Given information
☆ ☆ ☆ ☆ ☆ ☆ ☆

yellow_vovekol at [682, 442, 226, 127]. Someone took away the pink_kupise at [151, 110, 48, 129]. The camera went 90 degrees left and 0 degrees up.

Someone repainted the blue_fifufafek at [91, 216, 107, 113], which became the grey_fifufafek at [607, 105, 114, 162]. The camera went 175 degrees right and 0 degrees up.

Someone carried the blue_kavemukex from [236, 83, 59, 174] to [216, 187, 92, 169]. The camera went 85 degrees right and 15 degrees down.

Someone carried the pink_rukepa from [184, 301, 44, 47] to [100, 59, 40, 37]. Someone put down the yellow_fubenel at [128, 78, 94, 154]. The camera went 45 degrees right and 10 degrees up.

☆ ☆ ☆ ☆ ☆ ☆ ☆

Directions for this task
In full and without change, transcribe the data above.

Task response
yellow_vovekol at [682, 442, 226, 127]. Someone took away the pink_kupise at [151, 110, 48, 129]. The camera went 90 degrees left and 0 degrees up.

Someone repainted the blue_fifufafek at [91, 216, 107, 113], which became the grey_fifufafek at [607, 105, 114, 162]. The camera went 175 degrees right and 0 degrees up.

Someone carried the blue_kavemukex from [236, 83, 59, 174] to [216, 187, 92, 169]. The camera went 85 degrees right and 15 degrees down.

Someone carried the pink_rukepa from [184, 301, 44, 47] to [100, 59, 40, 37]. Someone put down the yellow_fubenel at [128, 78, 94, 154]. The camera went 45 degrees right and 10 degrees up.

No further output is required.